Only the lines from the one containing "C7: 33uF (plus" through the end of the entries should be returned, exactly as they are, with the pictures omitted.

INFORMATION section start

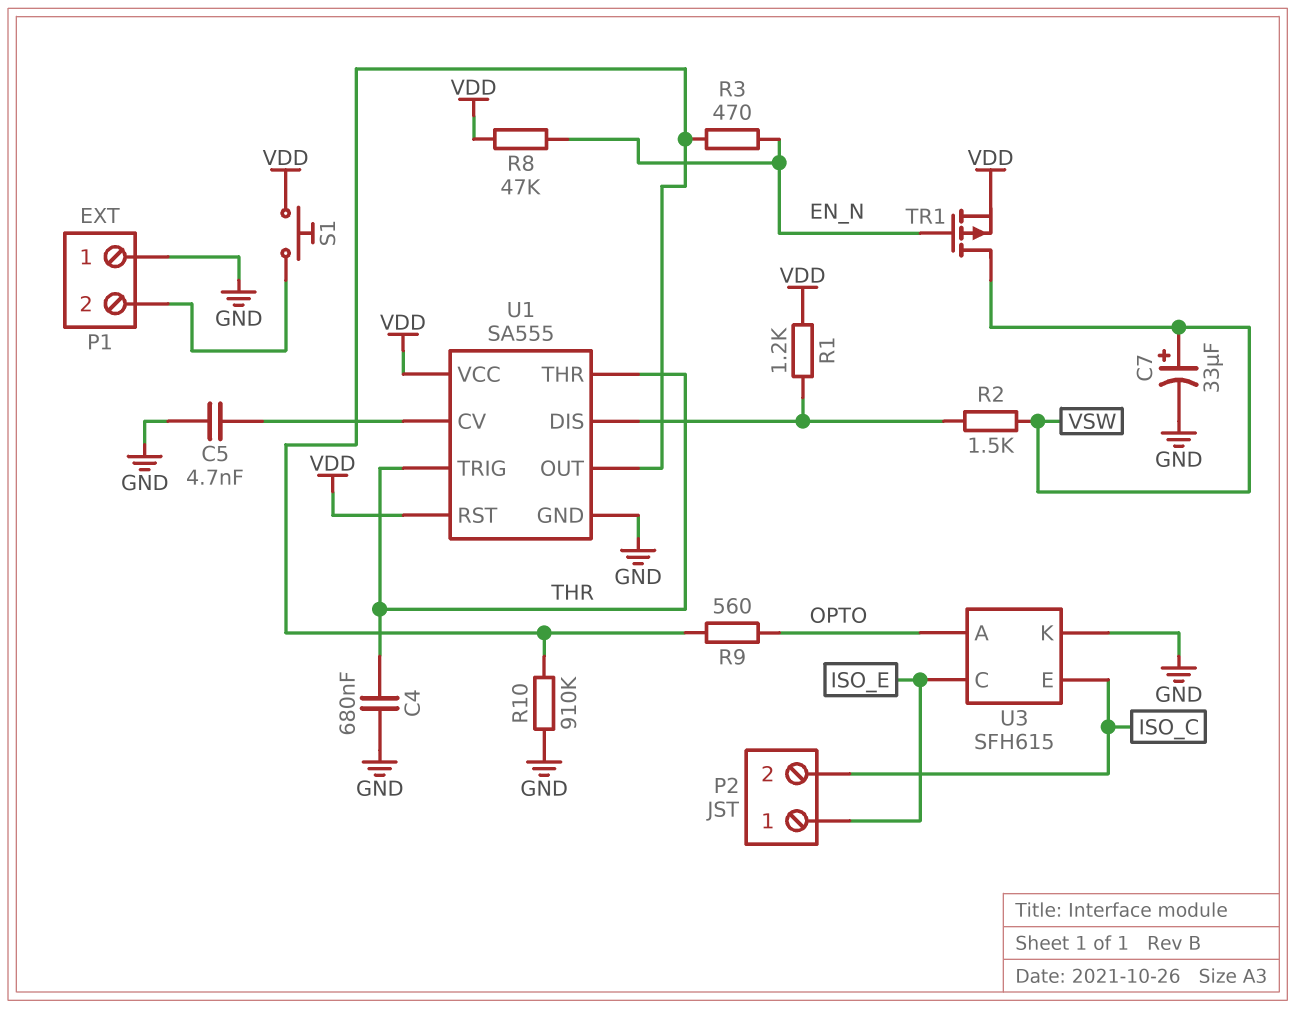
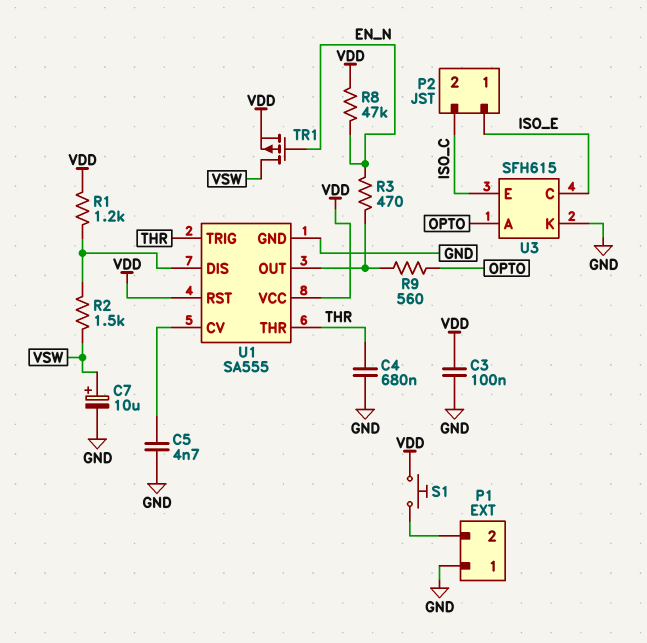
C3: none -> 100nF (GND, VDD)
C7: 33uF (plus VSW, minus GND) -> 10uF (plus VSW, minus GND)
R10: 910k (GND, U1/OUT) -> none

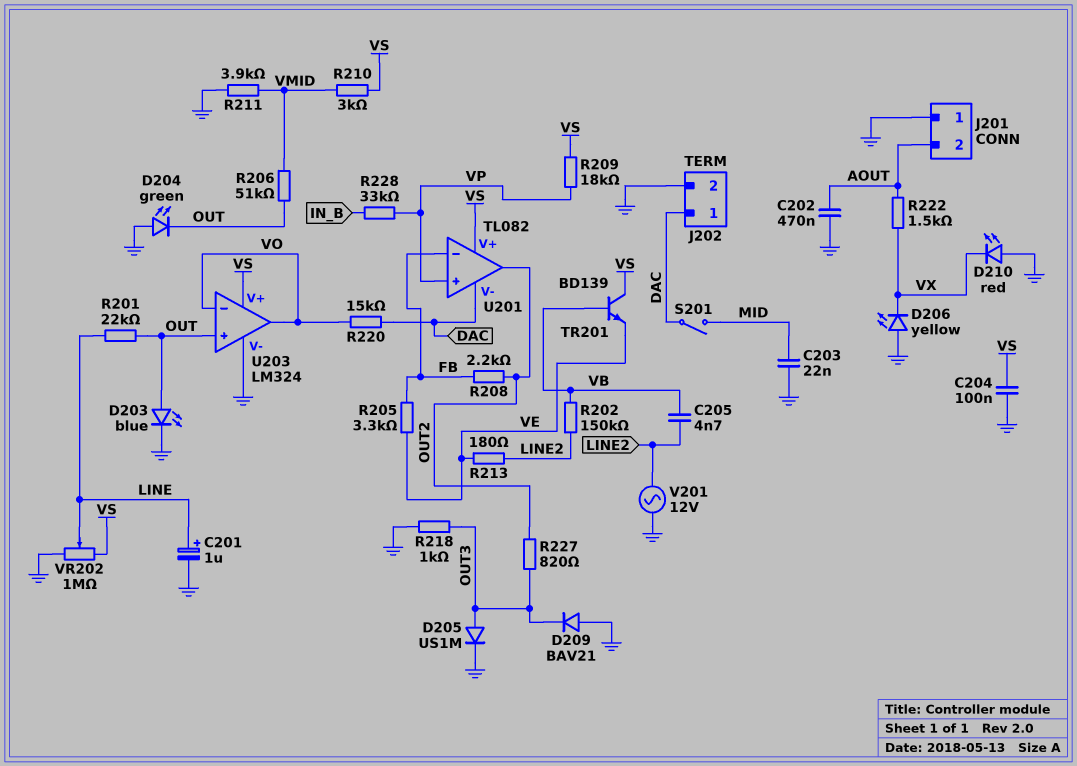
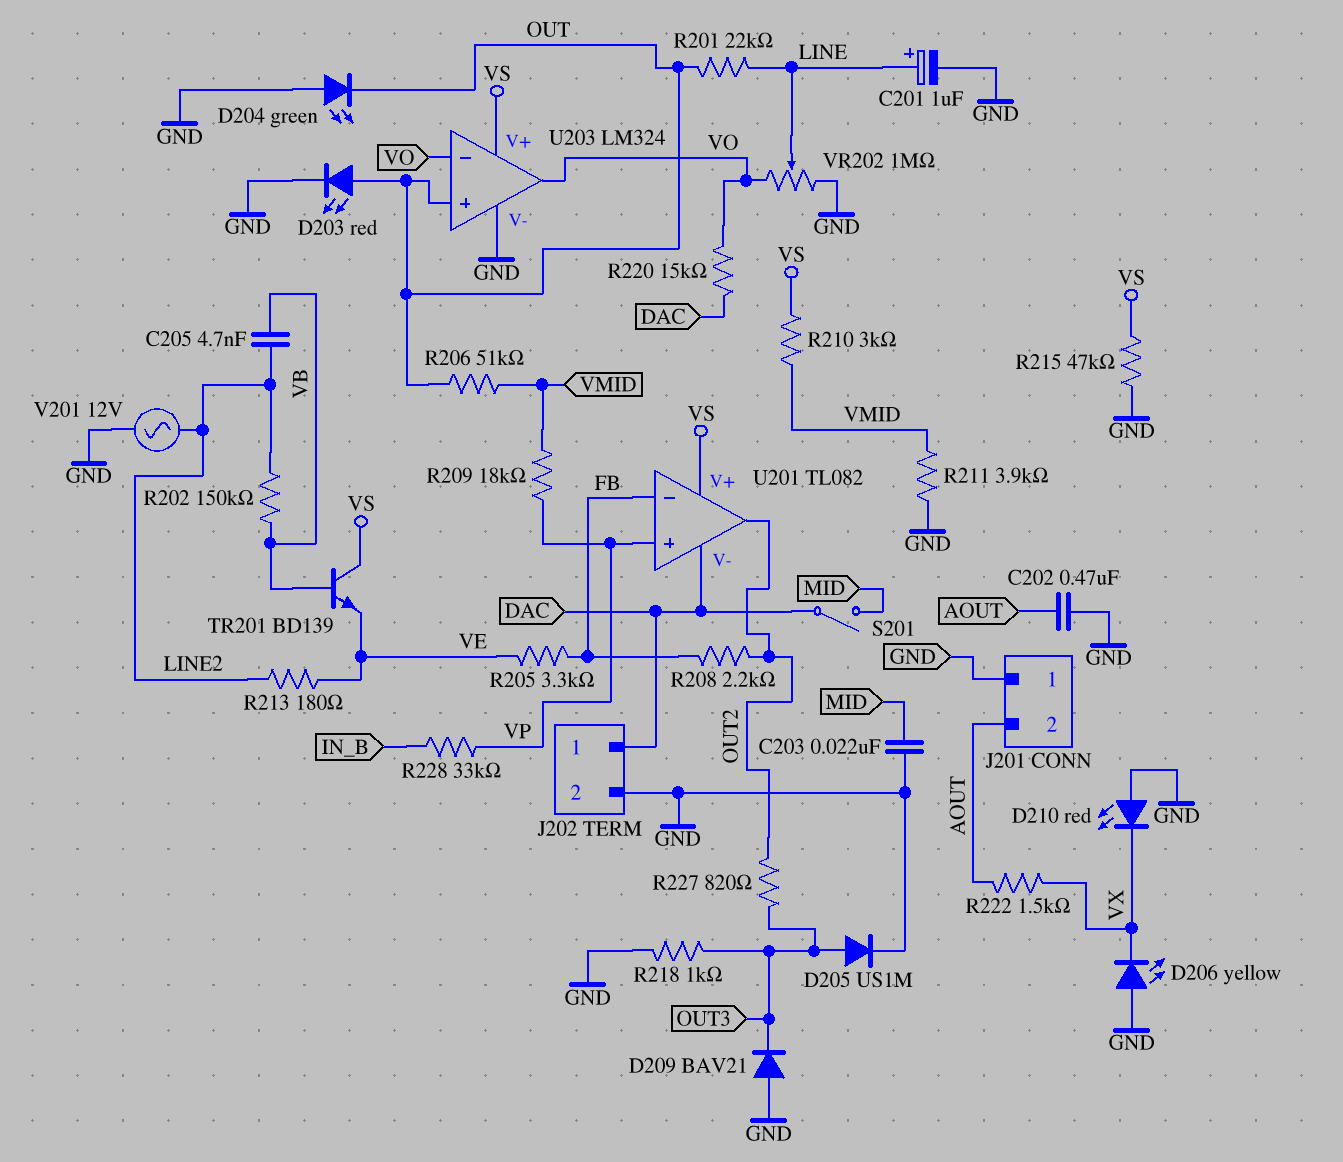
C204: 100nF (GND, VS) -> none
D203: LED blue (A OUT, K GND) -> LED red (A OUT, K GND)
R209: 18k (VP, VS) -> 18k (VMID, VP)
R215: none -> 47k (GND, VS)
VR202: 1M (GND, VS, wiper LINE) -> 1M (GND, VO, wiper LINE)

INFORMATION section end

*TASK RESULT*:
C7: 33uF (plus VSW, minus GND) -> 10uF (plus VSW, minus GND)
R10: 910k (GND, U1/OUT) -> none

C204: 100nF (GND, VS) -> none
D203: LED blue (A OUT, K GND) -> LED red (A OUT, K GND)
R209: 18k (VP, VS) -> 18k (VMID, VP)
R215: none -> 47k (GND, VS)
VR202: 1M (GND, VS, wiper LINE) -> 1M (GND, VO, wiper LINE)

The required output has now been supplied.